**How to complete this task**
Repeat the data verbatim, images excluded.

Change listing data

--- START ---

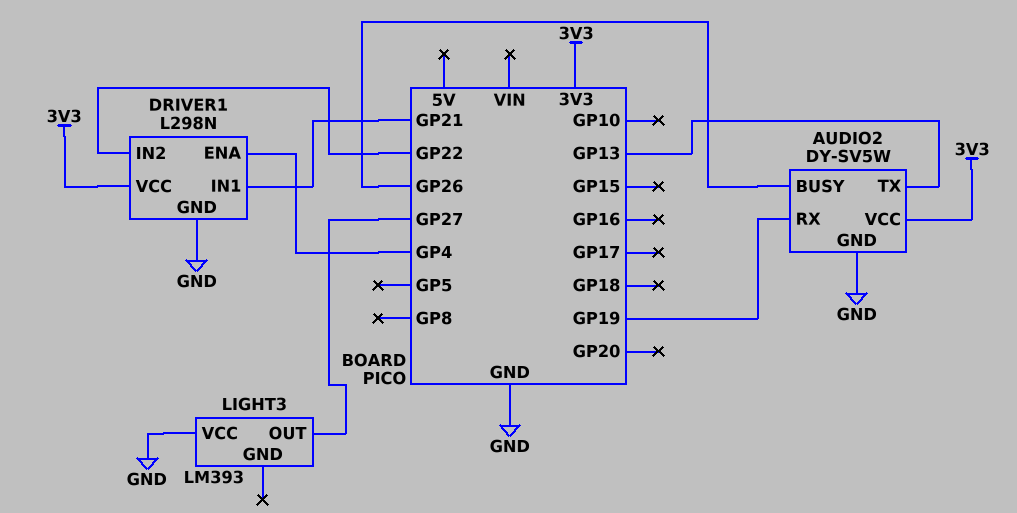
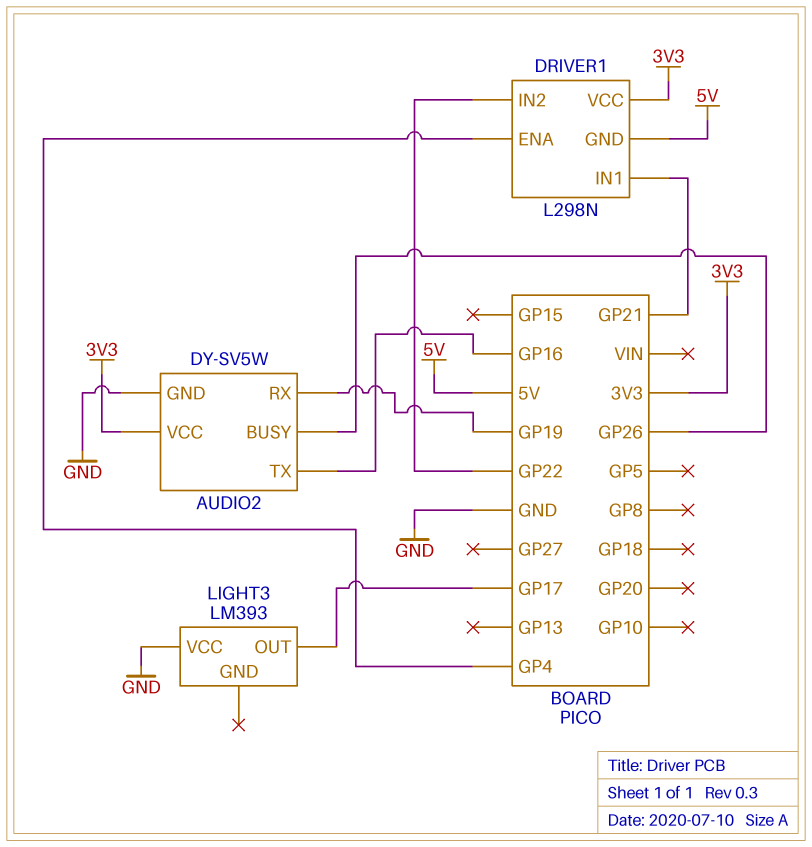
AUDIO2 pin TX: GP13 -> GP16
DRIVER1 pin GND: GND -> 5V
LIGHT3 pin OUT: GP27 -> GP17

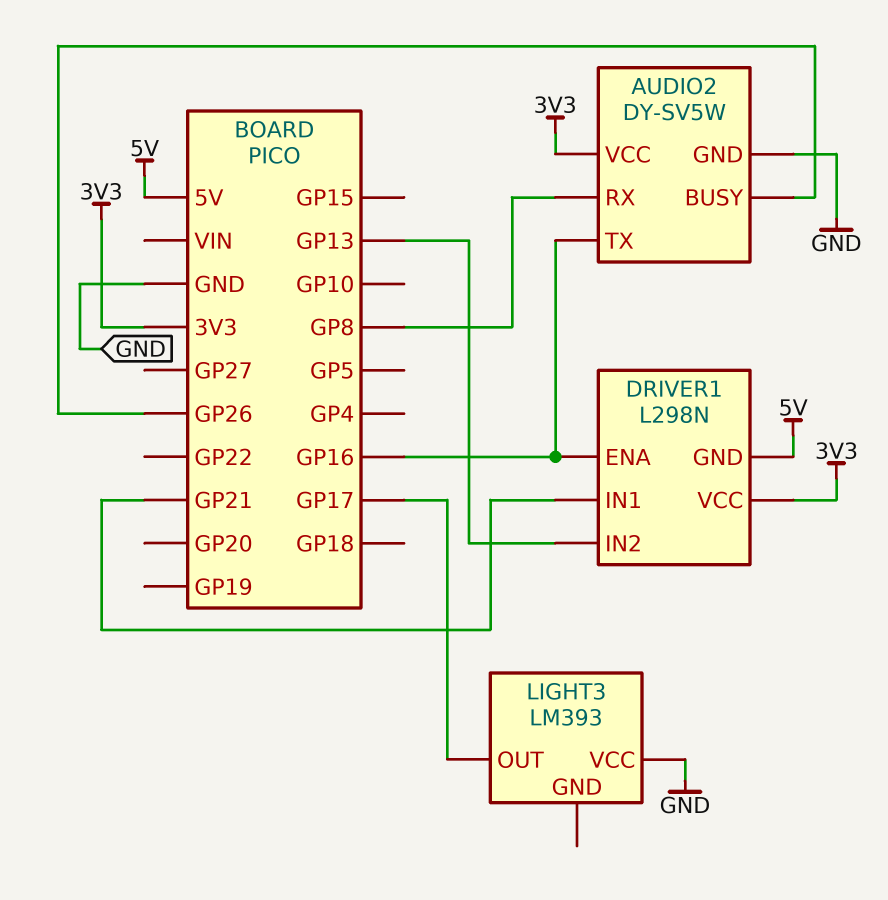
AUDIO2 pin RX: GP19 -> GP8
DRIVER1 pin ENA: GP4 -> GP16
DRIVER1 pin IN2: GP22 -> GP13

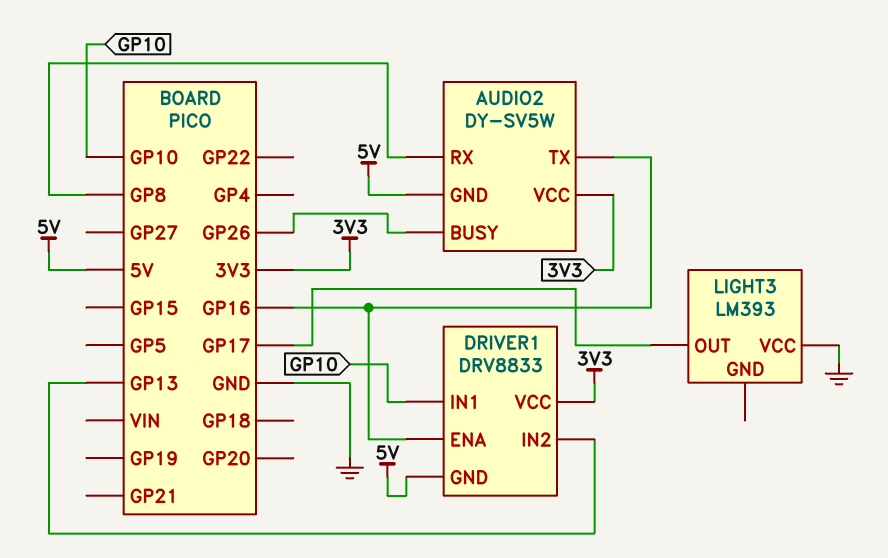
AUDIO2 pin GND: GND -> 5V
DRIVER1: L298N -> DRV8833
DRIVER1 pin IN1: GP21 -> GP10

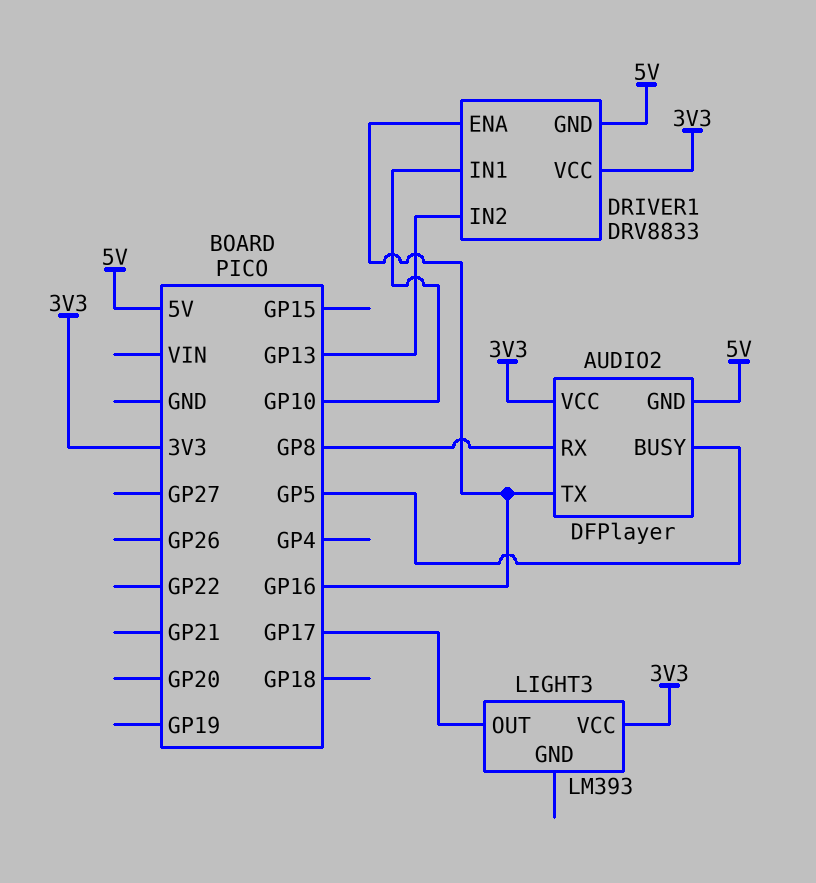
AUDIO2: DY-SV5W -> DFPlayer
AUDIO2 pin BUSY: GP26 -> GP5
LIGHT3 pin VCC: GND -> 3V3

--- END ---

**Written response**
AUDIO2 pin TX: GP13 -> GP16
DRIVER1 pin GND: GND -> 5V
LIGHT3 pin OUT: GP27 -> GP17

AUDIO2 pin RX: GP19 -> GP8
DRIVER1 pin ENA: GP4 -> GP16
DRIVER1 pin IN2: GP22 -> GP13

AUDIO2 pin GND: GND -> 5V
DRIVER1: L298N -> DRV8833
DRIVER1 pin IN1: GP21 -> GP10

AUDIO2: DY-SV5W -> DFPlayer
AUDIO2 pin BUSY: GP26 -> GP5
LIGHT3 pin VCC: GND -> 3V3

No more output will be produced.